**Prompt**. The expected result is the full listing, retyped exactly, without a single picture.

[Dataset records]

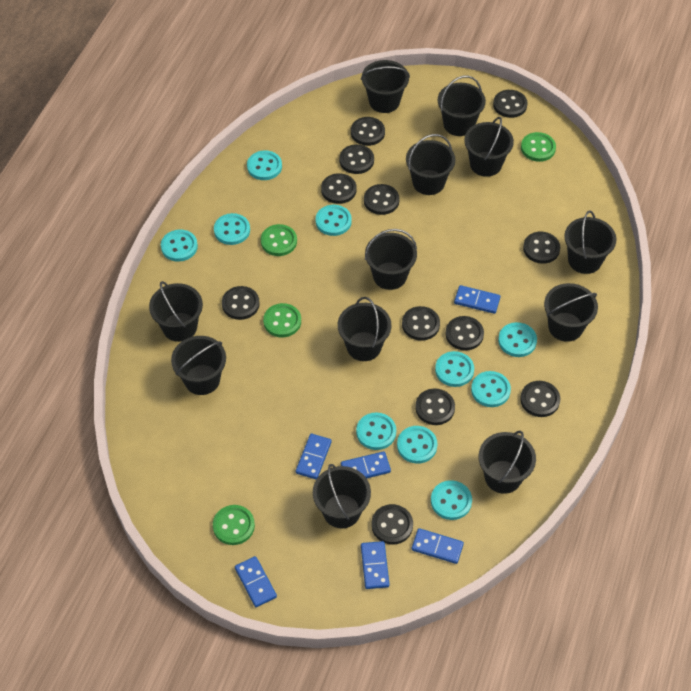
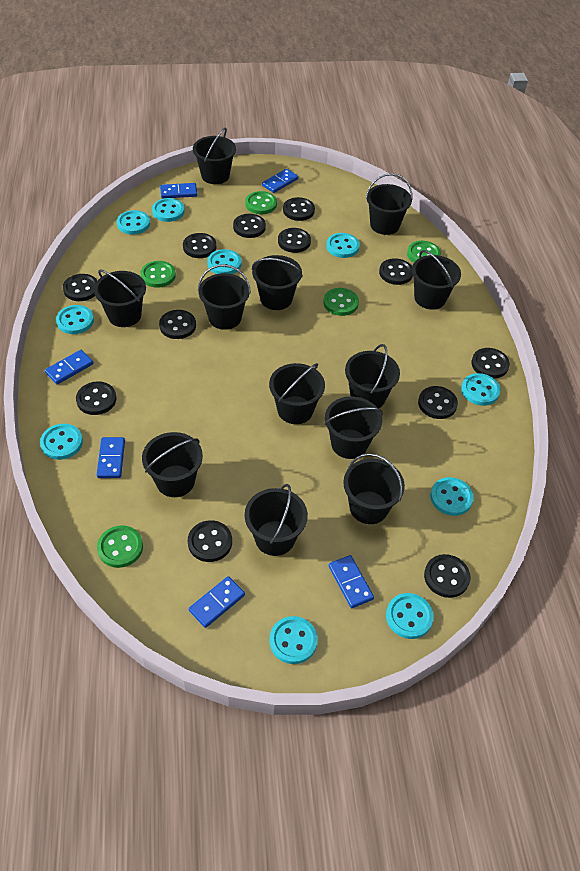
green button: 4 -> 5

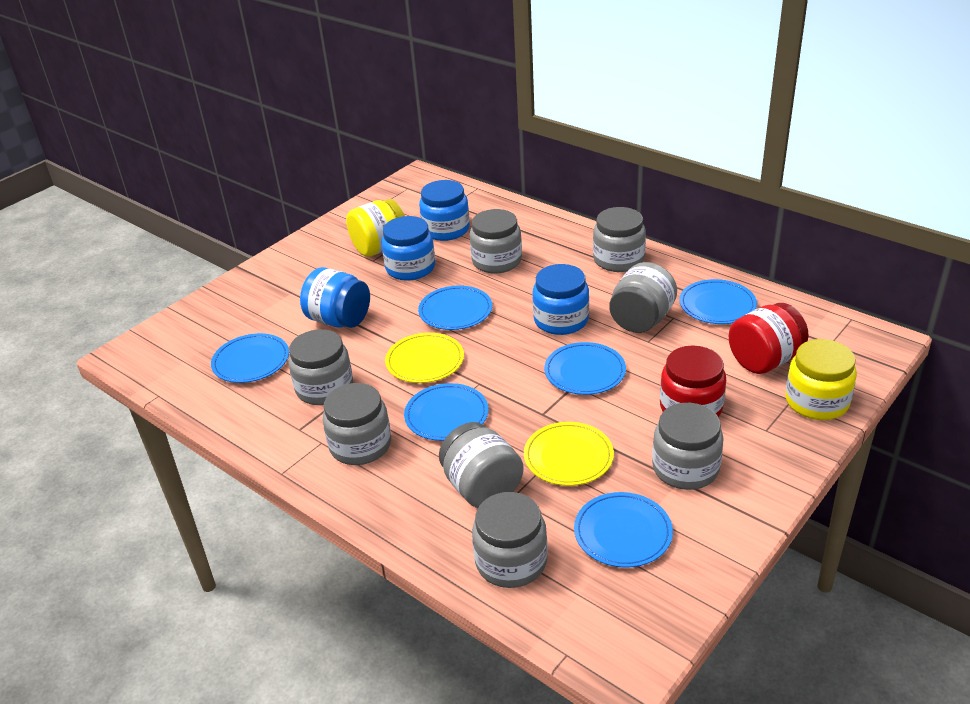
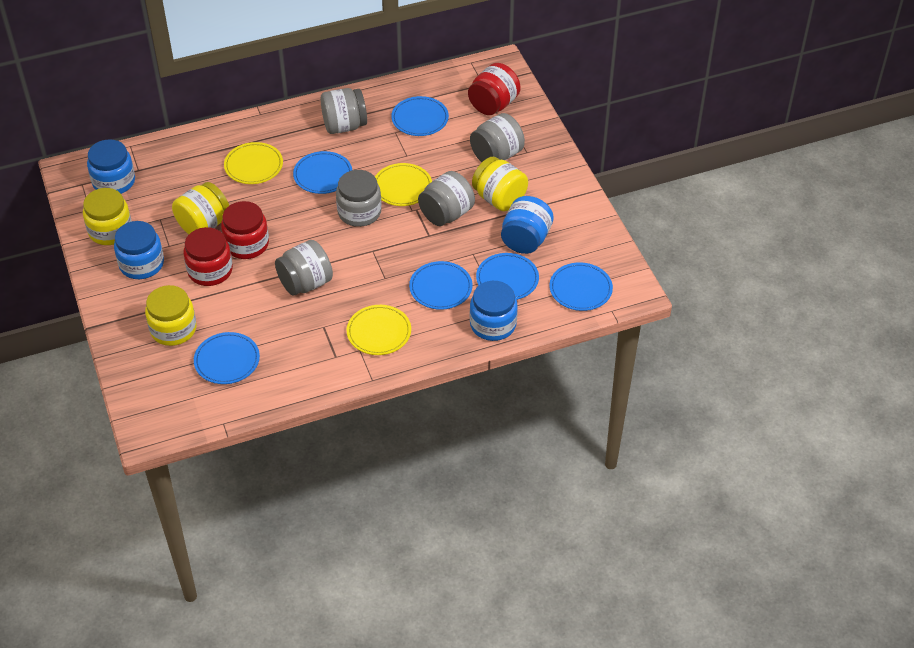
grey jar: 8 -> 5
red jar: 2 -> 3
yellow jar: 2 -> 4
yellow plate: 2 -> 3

[/Dataset records]

**Result for this task**.
green button: 4 -> 5

grey jar: 8 -> 5
red jar: 2 -> 3
yellow jar: 2 -> 4
yellow plate: 2 -> 3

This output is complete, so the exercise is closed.